- TASK STATEMENT
How many lines in the material below contain the string "alto"? Reply with the number alone.

- RECORDS FOR PROCESSING
────────

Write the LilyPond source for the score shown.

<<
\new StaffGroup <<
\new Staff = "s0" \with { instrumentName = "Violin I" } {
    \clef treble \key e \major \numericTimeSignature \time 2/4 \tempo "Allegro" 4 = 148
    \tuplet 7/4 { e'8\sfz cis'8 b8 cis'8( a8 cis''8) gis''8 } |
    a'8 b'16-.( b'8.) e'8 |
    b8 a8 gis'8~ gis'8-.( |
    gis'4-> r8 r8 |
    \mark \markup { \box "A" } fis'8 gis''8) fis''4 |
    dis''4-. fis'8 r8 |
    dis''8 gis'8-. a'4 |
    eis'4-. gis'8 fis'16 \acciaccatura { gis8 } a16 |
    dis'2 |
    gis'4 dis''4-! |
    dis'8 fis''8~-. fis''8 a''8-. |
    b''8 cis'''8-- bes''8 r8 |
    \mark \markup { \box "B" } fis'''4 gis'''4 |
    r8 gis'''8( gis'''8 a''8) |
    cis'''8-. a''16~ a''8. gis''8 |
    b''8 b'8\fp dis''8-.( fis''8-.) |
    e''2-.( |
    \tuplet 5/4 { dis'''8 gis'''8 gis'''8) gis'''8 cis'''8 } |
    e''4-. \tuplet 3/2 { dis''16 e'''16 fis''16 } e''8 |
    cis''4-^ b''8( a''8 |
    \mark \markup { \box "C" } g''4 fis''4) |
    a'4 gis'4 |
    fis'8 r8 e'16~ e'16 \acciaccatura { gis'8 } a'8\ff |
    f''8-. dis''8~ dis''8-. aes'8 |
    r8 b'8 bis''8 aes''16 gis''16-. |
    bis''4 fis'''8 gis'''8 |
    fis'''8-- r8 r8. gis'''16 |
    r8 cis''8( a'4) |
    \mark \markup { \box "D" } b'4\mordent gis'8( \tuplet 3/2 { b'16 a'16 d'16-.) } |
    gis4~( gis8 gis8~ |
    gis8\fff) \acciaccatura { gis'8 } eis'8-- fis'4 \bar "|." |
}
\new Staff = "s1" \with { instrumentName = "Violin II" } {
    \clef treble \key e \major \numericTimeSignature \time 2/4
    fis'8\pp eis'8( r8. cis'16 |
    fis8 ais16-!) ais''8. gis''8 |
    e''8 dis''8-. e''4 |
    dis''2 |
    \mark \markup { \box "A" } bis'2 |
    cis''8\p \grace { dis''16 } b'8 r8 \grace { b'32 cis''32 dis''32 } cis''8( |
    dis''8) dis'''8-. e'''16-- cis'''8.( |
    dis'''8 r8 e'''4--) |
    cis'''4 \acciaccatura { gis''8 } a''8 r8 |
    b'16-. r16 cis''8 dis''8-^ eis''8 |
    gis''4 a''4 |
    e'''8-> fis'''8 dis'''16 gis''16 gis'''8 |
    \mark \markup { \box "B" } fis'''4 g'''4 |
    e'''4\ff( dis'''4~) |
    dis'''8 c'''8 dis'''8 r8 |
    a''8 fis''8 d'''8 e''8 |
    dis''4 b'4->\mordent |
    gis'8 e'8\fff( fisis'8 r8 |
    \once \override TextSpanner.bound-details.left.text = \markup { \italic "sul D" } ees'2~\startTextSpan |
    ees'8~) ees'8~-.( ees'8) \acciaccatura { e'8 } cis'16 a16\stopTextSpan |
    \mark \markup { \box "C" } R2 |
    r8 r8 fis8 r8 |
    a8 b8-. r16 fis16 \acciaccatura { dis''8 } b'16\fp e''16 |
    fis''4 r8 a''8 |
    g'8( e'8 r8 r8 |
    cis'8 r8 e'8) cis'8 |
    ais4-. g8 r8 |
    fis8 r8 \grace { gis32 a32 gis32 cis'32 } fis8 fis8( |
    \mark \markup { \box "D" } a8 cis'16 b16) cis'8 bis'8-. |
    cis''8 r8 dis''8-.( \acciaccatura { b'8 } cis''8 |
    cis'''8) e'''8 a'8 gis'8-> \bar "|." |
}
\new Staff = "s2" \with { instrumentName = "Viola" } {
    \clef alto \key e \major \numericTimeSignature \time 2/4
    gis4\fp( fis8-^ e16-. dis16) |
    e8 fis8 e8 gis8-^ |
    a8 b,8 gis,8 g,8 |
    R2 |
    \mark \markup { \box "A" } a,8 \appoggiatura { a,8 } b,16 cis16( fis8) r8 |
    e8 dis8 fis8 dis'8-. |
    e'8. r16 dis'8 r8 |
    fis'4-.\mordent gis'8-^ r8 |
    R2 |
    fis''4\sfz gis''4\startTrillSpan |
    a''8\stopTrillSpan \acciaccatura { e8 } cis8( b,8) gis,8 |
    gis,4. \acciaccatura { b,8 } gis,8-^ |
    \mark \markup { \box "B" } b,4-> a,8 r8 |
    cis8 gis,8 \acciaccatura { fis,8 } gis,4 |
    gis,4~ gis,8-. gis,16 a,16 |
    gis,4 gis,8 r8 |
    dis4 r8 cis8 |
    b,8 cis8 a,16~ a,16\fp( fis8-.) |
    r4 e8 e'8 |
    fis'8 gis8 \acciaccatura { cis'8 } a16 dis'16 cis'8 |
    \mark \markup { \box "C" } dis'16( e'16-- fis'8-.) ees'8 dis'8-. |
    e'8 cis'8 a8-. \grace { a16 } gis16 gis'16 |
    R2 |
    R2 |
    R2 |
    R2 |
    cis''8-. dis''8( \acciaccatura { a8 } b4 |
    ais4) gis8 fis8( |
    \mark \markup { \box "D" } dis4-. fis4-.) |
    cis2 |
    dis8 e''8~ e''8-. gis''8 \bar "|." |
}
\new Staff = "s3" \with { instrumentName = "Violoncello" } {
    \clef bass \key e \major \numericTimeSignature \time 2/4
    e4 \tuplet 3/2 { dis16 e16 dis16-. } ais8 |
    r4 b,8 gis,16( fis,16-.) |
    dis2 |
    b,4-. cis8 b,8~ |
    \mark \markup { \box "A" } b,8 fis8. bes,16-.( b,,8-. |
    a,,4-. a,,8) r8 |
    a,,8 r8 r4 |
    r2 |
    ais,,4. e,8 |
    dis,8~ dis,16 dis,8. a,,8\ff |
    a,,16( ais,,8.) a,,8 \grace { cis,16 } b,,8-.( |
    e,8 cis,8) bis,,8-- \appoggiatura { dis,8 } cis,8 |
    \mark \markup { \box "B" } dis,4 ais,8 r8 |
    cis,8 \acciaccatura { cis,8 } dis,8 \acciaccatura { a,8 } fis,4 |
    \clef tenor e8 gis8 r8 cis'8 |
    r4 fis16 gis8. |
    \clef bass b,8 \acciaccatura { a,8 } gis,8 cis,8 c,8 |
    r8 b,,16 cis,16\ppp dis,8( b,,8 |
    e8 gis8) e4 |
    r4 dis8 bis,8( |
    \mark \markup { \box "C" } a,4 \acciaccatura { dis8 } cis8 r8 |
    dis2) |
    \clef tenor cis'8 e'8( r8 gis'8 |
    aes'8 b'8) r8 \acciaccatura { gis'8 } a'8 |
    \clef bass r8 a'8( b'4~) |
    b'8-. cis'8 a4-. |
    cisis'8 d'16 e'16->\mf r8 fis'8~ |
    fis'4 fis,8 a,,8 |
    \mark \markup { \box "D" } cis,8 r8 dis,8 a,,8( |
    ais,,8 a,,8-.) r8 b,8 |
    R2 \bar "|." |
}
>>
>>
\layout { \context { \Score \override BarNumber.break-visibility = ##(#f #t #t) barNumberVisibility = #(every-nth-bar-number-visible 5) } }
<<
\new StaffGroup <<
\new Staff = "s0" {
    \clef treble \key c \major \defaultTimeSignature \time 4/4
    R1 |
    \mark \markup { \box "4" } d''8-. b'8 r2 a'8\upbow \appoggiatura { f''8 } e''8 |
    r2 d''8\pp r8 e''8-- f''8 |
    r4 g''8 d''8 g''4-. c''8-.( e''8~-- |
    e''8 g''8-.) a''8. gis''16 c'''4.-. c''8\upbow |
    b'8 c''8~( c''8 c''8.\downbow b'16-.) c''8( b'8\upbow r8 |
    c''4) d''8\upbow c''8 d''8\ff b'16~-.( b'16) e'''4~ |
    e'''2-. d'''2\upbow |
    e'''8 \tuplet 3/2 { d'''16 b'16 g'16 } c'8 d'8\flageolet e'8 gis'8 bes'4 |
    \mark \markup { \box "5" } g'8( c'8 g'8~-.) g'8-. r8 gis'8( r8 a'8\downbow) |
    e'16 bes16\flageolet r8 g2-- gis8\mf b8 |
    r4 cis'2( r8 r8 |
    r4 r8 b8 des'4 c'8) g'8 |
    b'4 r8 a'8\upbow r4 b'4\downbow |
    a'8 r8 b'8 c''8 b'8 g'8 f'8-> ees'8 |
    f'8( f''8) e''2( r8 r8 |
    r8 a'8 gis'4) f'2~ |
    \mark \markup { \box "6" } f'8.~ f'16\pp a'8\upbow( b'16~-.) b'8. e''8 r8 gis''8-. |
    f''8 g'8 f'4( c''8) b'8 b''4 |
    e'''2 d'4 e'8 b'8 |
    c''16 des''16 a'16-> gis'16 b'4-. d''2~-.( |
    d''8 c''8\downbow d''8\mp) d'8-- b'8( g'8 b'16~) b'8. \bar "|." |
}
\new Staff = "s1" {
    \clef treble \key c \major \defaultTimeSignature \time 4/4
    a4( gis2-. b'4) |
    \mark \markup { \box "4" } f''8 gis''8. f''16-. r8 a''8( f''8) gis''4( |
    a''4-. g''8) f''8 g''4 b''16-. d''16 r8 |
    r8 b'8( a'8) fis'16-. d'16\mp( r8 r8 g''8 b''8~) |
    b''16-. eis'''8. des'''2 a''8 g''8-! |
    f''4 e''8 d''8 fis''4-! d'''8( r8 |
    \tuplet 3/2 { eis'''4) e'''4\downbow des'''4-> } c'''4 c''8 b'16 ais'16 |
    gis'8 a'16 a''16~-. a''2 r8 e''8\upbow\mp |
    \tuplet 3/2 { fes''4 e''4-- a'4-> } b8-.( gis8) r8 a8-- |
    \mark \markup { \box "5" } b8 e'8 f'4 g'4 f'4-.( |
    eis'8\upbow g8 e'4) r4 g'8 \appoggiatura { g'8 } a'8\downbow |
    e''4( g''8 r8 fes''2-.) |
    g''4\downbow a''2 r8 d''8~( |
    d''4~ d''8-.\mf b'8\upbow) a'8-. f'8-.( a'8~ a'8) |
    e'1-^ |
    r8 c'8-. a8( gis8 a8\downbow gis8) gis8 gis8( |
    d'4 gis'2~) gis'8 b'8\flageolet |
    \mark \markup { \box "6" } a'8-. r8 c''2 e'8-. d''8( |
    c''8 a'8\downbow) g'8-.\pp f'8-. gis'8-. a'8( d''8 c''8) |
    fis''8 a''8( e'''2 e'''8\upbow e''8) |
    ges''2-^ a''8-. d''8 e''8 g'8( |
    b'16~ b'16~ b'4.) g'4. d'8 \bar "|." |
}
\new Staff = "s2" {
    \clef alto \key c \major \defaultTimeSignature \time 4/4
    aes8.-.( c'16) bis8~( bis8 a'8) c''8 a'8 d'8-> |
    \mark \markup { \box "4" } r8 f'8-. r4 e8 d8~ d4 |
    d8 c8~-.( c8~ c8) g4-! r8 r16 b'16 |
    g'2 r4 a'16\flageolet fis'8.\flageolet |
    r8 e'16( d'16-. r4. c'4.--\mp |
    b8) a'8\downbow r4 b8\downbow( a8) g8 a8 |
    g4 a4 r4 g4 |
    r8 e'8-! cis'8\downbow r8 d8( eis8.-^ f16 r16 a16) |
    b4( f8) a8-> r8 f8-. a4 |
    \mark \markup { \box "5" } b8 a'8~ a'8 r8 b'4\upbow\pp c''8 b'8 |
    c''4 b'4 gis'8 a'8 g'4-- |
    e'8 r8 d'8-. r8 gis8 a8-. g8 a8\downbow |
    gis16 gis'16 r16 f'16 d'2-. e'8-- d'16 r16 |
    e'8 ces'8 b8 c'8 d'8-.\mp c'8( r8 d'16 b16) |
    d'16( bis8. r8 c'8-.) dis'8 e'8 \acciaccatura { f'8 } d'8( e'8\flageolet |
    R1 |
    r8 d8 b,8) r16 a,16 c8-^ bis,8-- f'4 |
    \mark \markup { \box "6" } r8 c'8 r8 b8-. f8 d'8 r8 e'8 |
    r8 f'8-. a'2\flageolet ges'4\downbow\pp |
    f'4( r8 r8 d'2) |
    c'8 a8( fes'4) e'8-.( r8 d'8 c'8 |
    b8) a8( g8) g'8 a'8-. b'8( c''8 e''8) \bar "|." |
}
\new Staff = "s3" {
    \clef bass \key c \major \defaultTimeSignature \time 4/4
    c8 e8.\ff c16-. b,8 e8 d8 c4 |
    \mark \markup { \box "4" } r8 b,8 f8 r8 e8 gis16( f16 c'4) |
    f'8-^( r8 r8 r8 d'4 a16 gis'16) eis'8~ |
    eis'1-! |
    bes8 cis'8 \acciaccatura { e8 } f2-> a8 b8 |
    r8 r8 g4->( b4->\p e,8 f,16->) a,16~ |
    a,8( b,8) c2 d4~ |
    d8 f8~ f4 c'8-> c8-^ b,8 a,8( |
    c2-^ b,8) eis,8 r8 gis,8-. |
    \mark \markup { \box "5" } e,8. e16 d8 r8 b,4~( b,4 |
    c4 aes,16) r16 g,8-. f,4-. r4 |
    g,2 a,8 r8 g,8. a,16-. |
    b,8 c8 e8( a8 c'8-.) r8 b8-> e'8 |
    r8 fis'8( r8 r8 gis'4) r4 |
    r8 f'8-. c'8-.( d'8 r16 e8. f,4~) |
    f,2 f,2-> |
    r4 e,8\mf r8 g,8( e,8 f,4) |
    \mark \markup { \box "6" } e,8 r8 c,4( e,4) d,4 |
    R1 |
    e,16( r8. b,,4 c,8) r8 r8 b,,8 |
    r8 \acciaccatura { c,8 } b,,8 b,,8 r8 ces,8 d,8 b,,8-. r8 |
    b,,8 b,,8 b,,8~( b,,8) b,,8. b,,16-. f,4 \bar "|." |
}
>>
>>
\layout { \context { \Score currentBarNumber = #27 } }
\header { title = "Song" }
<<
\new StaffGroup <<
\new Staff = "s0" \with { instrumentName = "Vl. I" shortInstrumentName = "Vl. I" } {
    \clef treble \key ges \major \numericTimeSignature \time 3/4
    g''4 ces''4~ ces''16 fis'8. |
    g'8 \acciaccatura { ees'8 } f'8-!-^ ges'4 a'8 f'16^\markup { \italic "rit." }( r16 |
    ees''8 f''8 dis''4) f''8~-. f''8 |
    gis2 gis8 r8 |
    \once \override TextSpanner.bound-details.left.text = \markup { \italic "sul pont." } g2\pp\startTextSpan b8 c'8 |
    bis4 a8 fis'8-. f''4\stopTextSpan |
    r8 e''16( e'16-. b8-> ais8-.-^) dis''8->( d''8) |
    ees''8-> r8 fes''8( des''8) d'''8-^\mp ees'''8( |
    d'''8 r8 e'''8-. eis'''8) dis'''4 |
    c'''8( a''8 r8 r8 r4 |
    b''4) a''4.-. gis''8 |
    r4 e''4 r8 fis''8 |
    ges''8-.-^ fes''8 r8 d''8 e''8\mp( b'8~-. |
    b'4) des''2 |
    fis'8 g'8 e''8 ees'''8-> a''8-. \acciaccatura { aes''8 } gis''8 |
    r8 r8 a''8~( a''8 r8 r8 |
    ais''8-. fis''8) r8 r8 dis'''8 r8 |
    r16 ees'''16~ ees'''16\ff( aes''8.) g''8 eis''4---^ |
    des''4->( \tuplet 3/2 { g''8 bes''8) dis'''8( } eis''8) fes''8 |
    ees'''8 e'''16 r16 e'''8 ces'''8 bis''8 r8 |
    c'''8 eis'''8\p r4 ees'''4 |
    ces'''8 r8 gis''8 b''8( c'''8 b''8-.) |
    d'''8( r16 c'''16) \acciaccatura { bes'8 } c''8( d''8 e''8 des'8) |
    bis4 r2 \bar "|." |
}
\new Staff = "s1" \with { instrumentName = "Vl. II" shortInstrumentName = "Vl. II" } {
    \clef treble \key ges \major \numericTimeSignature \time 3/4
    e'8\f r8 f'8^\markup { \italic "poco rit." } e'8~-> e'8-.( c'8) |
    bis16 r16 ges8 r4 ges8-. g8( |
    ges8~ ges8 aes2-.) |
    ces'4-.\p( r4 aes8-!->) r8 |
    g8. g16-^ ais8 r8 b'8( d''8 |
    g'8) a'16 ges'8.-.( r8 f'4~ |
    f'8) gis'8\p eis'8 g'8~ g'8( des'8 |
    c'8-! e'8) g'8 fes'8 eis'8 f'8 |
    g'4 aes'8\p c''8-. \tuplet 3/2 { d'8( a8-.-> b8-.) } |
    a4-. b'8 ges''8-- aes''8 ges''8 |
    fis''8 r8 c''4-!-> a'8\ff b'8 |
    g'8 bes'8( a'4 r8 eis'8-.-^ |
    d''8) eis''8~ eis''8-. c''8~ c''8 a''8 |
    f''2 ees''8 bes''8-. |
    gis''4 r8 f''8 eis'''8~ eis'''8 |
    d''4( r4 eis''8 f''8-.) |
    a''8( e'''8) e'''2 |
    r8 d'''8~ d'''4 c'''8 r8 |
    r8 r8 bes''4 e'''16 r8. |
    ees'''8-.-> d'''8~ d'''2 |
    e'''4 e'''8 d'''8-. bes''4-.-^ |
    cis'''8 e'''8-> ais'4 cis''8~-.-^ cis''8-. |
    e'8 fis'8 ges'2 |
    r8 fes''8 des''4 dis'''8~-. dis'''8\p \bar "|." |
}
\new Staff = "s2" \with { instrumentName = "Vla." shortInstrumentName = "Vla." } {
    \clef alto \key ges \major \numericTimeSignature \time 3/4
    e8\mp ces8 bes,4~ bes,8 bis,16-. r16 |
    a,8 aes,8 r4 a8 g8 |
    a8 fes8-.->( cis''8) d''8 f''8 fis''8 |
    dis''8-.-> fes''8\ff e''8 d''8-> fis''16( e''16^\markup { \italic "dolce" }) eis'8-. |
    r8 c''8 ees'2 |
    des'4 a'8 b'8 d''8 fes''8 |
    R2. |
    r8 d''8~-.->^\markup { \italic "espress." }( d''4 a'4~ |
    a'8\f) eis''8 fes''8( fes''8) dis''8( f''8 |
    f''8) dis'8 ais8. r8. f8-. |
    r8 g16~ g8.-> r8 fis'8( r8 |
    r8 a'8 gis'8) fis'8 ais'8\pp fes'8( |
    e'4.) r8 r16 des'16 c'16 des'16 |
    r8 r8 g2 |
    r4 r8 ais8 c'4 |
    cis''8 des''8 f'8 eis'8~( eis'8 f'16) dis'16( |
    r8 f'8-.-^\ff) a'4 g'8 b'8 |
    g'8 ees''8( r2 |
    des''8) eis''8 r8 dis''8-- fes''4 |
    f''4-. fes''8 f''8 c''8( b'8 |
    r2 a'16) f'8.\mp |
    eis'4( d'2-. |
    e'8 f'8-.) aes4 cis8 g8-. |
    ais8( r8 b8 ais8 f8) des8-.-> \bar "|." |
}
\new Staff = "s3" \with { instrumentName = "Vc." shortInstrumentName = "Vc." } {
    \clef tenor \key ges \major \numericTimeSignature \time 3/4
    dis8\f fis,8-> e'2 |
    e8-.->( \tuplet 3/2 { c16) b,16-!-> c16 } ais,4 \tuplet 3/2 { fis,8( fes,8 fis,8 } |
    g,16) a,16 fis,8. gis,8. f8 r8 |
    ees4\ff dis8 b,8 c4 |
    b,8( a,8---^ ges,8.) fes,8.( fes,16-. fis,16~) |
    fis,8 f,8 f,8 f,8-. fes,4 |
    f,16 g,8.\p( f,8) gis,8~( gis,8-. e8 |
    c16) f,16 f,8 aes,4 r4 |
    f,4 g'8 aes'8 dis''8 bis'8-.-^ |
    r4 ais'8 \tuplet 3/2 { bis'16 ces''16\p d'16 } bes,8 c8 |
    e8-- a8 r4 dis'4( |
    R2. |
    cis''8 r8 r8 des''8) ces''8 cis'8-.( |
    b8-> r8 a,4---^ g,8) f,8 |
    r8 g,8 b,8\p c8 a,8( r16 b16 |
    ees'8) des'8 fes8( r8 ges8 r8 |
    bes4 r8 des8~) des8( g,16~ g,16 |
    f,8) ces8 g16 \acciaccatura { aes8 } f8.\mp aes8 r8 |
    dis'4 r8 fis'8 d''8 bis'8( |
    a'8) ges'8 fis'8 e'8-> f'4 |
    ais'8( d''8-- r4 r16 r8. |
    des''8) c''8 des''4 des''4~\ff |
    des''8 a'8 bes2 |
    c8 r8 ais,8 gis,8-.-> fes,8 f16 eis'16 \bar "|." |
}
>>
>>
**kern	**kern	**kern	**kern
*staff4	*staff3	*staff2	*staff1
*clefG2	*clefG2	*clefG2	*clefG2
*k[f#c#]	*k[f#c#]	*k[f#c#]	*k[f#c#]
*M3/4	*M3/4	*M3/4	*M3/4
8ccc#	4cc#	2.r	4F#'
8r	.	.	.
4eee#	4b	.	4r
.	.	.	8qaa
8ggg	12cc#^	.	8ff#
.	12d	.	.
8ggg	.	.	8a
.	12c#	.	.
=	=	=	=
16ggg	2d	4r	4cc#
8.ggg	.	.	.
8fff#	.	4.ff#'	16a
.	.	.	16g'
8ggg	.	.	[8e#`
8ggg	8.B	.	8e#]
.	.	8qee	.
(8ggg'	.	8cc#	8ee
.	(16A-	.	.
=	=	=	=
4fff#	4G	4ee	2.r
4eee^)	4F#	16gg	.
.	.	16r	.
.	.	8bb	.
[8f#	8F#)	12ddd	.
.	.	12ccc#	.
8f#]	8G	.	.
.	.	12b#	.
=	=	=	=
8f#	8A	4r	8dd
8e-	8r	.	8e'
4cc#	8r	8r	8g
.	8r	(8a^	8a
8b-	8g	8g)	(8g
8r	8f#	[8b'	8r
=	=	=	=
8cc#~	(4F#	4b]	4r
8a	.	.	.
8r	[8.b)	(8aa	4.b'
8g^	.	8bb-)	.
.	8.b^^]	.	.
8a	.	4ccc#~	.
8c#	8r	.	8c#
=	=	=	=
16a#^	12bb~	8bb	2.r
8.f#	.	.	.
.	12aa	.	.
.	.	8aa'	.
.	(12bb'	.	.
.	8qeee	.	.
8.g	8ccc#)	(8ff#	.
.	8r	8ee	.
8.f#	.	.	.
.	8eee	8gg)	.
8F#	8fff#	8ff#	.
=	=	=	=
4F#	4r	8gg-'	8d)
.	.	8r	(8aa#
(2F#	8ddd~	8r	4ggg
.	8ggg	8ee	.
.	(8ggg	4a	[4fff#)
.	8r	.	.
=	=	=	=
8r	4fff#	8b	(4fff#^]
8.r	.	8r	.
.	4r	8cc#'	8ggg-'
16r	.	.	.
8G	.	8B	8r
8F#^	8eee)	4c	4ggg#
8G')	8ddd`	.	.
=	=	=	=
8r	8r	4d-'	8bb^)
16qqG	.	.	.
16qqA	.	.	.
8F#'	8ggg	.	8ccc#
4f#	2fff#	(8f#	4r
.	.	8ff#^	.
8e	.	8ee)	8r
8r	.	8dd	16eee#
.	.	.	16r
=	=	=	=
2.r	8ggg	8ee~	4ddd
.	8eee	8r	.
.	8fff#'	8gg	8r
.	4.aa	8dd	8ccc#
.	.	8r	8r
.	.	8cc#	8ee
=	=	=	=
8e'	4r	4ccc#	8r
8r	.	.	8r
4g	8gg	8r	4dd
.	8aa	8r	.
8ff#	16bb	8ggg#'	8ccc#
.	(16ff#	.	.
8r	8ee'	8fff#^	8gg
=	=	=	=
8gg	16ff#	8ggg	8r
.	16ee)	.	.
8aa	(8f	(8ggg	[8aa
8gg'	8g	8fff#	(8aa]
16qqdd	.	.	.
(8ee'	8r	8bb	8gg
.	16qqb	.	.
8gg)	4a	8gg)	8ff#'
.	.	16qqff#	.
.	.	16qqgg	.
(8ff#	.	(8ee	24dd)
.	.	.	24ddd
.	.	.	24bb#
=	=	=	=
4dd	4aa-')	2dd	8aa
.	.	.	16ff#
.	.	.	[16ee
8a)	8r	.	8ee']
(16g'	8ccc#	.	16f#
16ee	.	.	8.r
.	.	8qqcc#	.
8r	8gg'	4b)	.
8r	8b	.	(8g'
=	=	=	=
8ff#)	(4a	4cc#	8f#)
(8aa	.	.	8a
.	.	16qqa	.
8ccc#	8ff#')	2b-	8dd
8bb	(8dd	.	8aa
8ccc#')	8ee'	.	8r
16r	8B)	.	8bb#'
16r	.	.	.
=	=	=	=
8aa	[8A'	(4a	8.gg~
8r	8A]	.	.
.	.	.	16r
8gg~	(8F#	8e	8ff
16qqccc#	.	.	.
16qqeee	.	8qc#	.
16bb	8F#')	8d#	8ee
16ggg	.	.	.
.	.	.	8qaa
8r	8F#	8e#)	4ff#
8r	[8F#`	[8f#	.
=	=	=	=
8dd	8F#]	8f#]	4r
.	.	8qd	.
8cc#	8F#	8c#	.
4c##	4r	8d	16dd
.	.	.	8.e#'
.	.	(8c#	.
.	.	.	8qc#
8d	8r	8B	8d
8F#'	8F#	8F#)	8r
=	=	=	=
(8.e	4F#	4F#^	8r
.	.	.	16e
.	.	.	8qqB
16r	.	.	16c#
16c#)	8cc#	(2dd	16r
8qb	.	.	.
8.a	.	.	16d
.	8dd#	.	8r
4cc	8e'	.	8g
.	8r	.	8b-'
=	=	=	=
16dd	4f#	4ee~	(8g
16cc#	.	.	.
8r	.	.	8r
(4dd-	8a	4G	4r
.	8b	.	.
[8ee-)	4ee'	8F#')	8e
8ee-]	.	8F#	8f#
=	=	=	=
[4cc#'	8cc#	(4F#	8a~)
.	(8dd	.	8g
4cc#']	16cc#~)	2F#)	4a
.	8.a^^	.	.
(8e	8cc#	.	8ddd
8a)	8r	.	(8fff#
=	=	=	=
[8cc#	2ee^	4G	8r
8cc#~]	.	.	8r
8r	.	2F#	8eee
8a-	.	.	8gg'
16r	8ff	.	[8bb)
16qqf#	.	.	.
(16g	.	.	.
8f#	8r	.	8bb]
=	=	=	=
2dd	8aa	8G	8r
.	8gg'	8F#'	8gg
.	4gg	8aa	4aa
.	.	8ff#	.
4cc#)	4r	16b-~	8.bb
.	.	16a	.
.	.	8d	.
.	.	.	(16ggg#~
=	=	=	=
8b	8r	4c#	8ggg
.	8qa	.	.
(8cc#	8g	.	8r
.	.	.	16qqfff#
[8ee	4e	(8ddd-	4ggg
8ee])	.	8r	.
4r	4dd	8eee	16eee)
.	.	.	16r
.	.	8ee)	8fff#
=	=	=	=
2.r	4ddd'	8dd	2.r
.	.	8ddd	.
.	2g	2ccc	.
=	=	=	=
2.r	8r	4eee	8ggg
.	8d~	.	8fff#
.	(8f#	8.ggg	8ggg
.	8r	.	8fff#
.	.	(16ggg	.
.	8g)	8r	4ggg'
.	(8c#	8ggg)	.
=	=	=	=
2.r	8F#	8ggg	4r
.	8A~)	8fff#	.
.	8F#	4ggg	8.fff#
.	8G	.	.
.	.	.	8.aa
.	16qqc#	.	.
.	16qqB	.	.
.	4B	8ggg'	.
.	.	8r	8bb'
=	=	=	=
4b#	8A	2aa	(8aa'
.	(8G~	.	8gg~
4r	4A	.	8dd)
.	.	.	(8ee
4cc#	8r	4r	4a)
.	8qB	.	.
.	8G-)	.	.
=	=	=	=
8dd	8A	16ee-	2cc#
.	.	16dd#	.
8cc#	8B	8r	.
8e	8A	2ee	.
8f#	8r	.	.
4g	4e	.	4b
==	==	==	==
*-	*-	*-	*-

────────

- EXPECTED ANSWER
3